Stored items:

____________

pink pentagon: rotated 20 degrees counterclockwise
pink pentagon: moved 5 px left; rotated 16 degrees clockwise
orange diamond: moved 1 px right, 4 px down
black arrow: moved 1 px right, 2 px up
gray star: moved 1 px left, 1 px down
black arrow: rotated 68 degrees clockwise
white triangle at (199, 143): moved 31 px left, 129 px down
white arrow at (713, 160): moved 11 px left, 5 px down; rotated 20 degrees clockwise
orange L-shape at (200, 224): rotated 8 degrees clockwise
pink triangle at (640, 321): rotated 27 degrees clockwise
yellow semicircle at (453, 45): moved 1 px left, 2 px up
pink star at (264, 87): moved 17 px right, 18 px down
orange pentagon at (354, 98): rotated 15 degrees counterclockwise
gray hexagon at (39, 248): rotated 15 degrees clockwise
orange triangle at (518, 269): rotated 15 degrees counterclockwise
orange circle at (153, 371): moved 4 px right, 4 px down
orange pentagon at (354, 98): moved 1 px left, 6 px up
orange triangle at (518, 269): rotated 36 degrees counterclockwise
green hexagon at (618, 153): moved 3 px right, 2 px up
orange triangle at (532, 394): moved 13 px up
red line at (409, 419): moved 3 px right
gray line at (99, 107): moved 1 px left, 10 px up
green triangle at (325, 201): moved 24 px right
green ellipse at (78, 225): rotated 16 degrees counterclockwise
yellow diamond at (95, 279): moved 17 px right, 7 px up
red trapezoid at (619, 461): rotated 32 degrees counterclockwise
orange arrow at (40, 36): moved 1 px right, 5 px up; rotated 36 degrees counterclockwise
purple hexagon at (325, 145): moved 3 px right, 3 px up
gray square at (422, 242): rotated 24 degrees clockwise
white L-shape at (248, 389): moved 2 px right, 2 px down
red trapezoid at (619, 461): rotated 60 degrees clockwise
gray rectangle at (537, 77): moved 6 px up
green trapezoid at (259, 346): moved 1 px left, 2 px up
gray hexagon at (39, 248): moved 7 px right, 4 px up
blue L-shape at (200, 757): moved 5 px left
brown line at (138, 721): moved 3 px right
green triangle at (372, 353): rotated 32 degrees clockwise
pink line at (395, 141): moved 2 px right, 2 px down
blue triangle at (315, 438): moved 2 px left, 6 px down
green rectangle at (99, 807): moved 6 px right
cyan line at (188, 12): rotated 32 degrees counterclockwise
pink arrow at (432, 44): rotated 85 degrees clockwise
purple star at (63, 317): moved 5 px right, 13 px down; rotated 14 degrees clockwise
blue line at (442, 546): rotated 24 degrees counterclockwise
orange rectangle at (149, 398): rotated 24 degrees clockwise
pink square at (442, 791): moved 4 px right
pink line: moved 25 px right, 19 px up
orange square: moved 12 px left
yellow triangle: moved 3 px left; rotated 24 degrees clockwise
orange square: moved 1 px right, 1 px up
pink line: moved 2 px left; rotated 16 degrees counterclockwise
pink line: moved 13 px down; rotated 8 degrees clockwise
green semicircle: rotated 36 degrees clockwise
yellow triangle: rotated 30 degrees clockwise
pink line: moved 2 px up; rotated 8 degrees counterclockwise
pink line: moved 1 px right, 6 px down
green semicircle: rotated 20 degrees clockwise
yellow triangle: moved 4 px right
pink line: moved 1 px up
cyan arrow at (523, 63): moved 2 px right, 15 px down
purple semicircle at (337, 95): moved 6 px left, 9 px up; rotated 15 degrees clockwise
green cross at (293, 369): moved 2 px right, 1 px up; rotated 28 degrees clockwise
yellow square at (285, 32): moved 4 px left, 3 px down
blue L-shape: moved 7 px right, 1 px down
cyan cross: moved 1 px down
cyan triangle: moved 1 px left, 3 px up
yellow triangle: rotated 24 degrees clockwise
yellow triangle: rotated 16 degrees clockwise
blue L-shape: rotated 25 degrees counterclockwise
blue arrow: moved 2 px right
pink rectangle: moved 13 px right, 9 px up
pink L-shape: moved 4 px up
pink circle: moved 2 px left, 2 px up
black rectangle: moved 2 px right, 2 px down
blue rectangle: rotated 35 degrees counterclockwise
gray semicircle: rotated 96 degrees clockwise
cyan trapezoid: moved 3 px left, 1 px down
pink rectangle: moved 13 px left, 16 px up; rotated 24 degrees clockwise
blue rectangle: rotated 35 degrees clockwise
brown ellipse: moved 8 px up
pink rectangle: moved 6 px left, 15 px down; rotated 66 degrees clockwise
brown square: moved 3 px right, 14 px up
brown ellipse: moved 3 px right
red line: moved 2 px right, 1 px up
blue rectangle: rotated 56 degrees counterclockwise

____________

What to produce ▸ Rewrite all the rows above, changing each "trapezoid" to "parallelogram" and keeping everything else the same.

The reply ▸
pink pentagon: rotated 20 degrees counterclockwise
pink pentagon: moved 5 px left; rotated 16 degrees clockwise
orange diamond: moved 1 px right, 4 px down
black arrow: moved 1 px right, 2 px up
gray star: moved 1 px left, 1 px down
black arrow: rotated 68 degrees clockwise
white triangle at (199, 143): moved 31 px left, 129 px down
white arrow at (713, 160): moved 11 px left, 5 px down; rotated 20 degrees clockwise
orange L-shape at (200, 224): rotated 8 degrees clockwise
pink triangle at (640, 321): rotated 27 degrees clockwise
yellow semicircle at (453, 45): moved 1 px left, 2 px up
pink star at (264, 87): moved 17 px right, 18 px down
orange pentagon at (354, 98): rotated 15 degrees counterclockwise
gray hexagon at (39, 248): rotated 15 degrees clockwise
orange triangle at (518, 269): rotated 15 degrees counterclockwise
orange circle at (153, 371): moved 4 px right, 4 px down
orange pentagon at (354, 98): moved 1 px left, 6 px up
orange triangle at (518, 269): rotated 36 degrees counterclockwise
green hexagon at (618, 153): moved 3 px right, 2 px up
orange triangle at (532, 394): moved 13 px up
red line at (409, 419): moved 3 px right
gray line at (99, 107): moved 1 px left, 10 px up
green triangle at (325, 201): moved 24 px right
green ellipse at (78, 225): rotated 16 degrees counterclockwise
yellow diamond at (95, 279): moved 17 px right, 7 px up
red parallelogram at (619, 461): rotated 32 degrees counterclockwise
orange arrow at (40, 36): moved 1 px right, 5 px up; rotated 36 degrees counterclockwise
purple hexagon at (325, 145): moved 3 px right, 3 px up
gray square at (422, 242): rotated 24 degrees clockwise
white L-shape at (248, 389): moved 2 px right, 2 px down
red parallelogram at (619, 461): rotated 60 degrees clockwise
gray rectangle at (537, 77): moved 6 px up
green parallelogram at (259, 346): moved 1 px left, 2 px up
gray hexagon at (39, 248): moved 7 px right, 4 px up
blue L-shape at (200, 757): moved 5 px left
brown line at (138, 721): moved 3 px right
green triangle at (372, 353): rotated 32 degrees clockwise
pink line at (395, 141): moved 2 px right, 2 px down
blue triangle at (315, 438): moved 2 px left, 6 px down
green rectangle at (99, 807): moved 6 px right
cyan line at (188, 12): rotated 32 degrees counterclockwise
pink arrow at (432, 44): rotated 85 degrees clockwise
purple star at (63, 317): moved 5 px right, 13 px down; rotated 14 degrees clockwise
blue line at (442, 546): rotated 24 degrees counterclockwise
orange rectangle at (149, 398): rotated 24 degrees clockwise
pink square at (442, 791): moved 4 px right
pink line: moved 25 px right, 19 px up
orange square: moved 12 px left
yellow triangle: moved 3 px left; rotated 24 degrees clockwise
orange square: moved 1 px right, 1 px up
pink line: moved 2 px left; rotated 16 degrees counterclockwise
pink line: moved 13 px down; rotated 8 degrees clockwise
green semicircle: rotated 36 degrees clockwise
yellow triangle: rotated 30 degrees clockwise
pink line: moved 2 px up; rotated 8 degrees counterclockwise
pink line: moved 1 px right, 6 px down
green semicircle: rotated 20 degrees clockwise
yellow triangle: moved 4 px right
pink line: moved 1 px up
cyan arrow at (523, 63): moved 2 px right, 15 px down
purple semicircle at (337, 95): moved 6 px left, 9 px up; rotated 15 degrees clockwise
green cross at (293, 369): moved 2 px right, 1 px up; rotated 28 degrees clockwise
yellow square at (285, 32): moved 4 px left, 3 px down
blue L-shape: moved 7 px right, 1 px down
cyan cross: moved 1 px down
cyan triangle: moved 1 px left, 3 px up
yellow triangle: rotated 24 degrees clockwise
yellow triangle: rotated 16 degrees clockwise
blue L-shape: rotated 25 degrees counterclockwise
blue arrow: moved 2 px right
pink rectangle: moved 13 px right, 9 px up
pink L-shape: moved 4 px up
pink circle: moved 2 px left, 2 px up
black rectangle: moved 2 px right, 2 px down
blue rectangle: rotated 35 degrees counterclockwise
gray semicircle: rotated 96 degrees clockwise
cyan parallelogram: moved 3 px left, 1 px down
pink rectangle: moved 13 px left, 16 px up; rotated 24 degrees clockwise
blue rectangle: rotated 35 degrees clockwise
brown ellipse: moved 8 px up
pink rectangle: moved 6 px left, 15 px down; rotated 66 degrees clockwise
brown square: moved 3 px right, 14 px up
brown ellipse: moved 3 px right
red line: moved 2 px right, 1 px up
blue rectangle: rotated 56 degrees counterclockwise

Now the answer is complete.